▸ **What to do**
The answer must consist of each line of the records below that contains the string "yellow".

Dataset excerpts
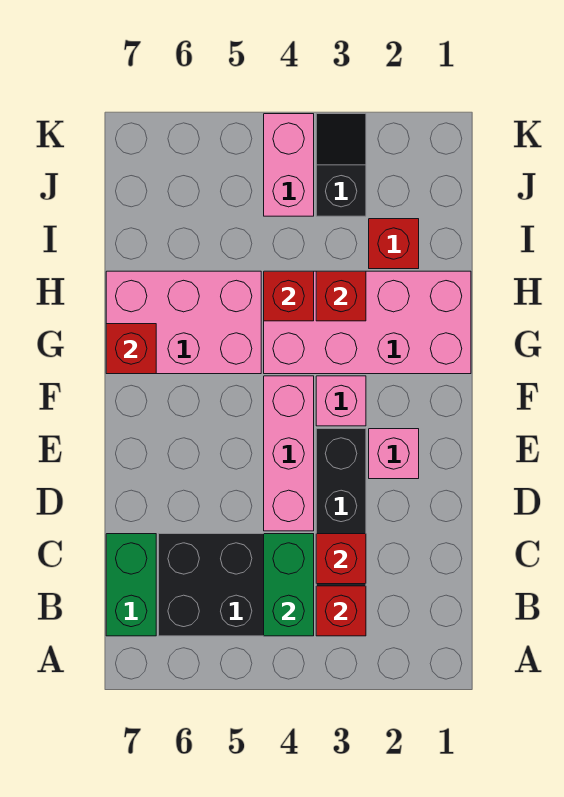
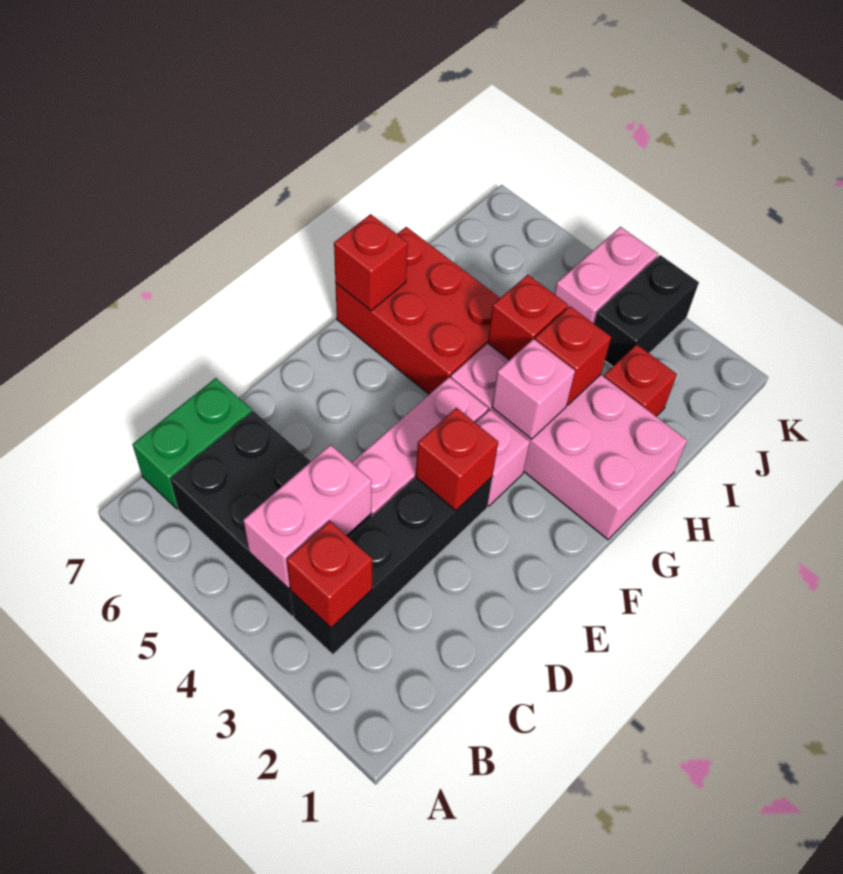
green brick B4:C4 level 2 -> pink brick B4:C4 level 2
red brick C3 level 2 -> red brick E3 level 2
pink brick E2 level 1 -> pink brick G3 level 2
pink brick G5:H7 level 1 -> red brick G5:H7 level 1
black slope J3:K3 level 1 top J -> black brick J3:K3 level 1

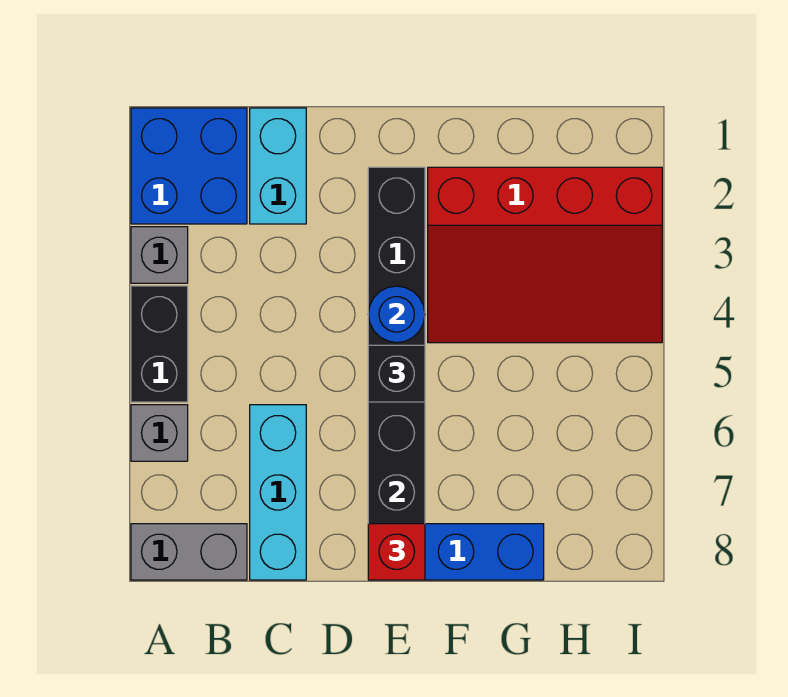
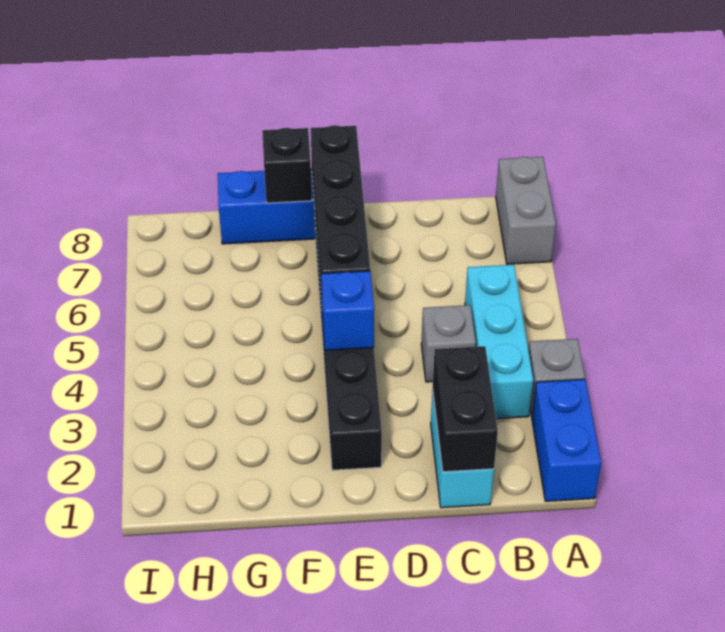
blue brick A1:B2 level 1 -> blue brick A1:A2 level 1
black brick A4:A5 level 1 -> black brick C1:C2 level 2
grey brick A6 level 1 -> grey brick C4 level 1
grey brick A8:B8 level 1 -> grey brick A7:A8 level 1
cyan brick C6:C8 level 1 -> cyan brick B3:B5 level 1
blue round brick E4 level 2 -> blue brick E4 level 2
black brick E5 level 3 -> black brick F8 level 2
red brick E8 level 3 -> none
red slope F2:I4 level 1 top 2 -> none

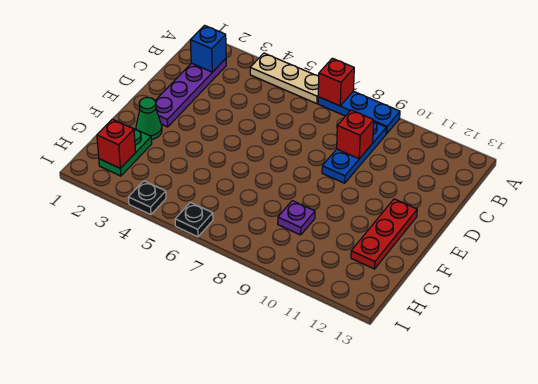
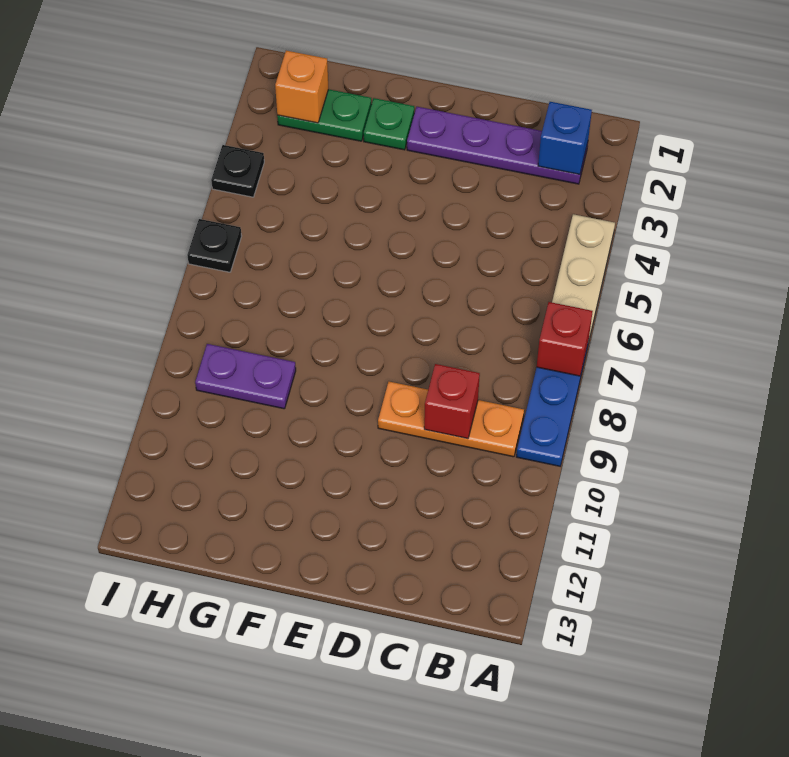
blue plate B9:D9 level 1 -> orange plate B9:D9 level 1
red plate E12:G12 level 1 -> none
green cone F2 level 1 -> green plate F2 level 1
purple plate G9 level 1 -> purple plate G9:H9 level 1
red brick H2 level 2 -> orange brick H2 level 2

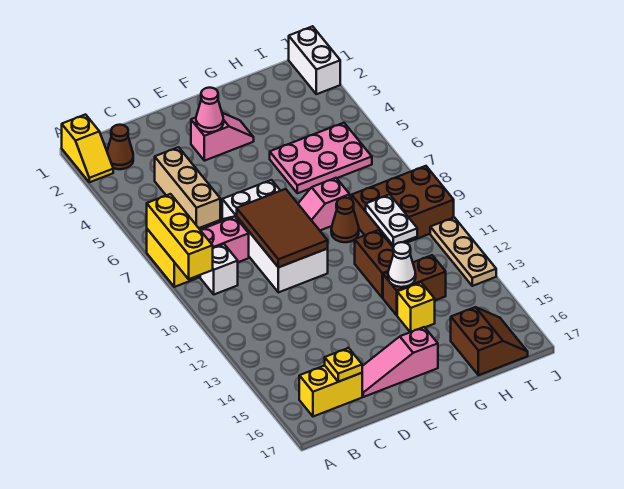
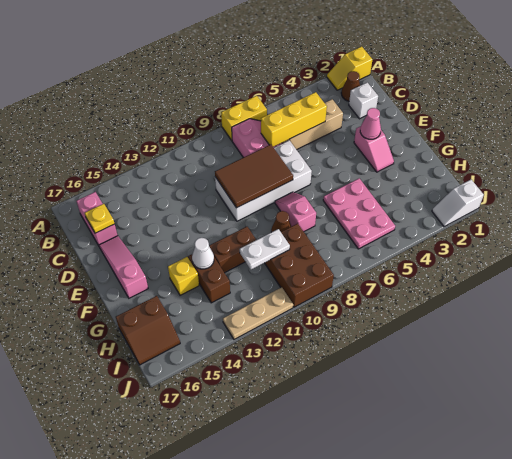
yellow brick A7:A9 level 2 -> yellow brick C5:C7 level 2
white brick B9 level 1 -> white brick C2 level 1
yellow brick B16:C16 level 1 -> pink brick B16:C16 level 1
white brick J1:J2 level 1 -> white slope J1:J2 level 1 top 1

▸ **Exercise solution**
yellow brick A7:A9 level 2 -> yellow brick C5:C7 level 2
yellow brick B16:C16 level 1 -> pink brick B16:C16 level 1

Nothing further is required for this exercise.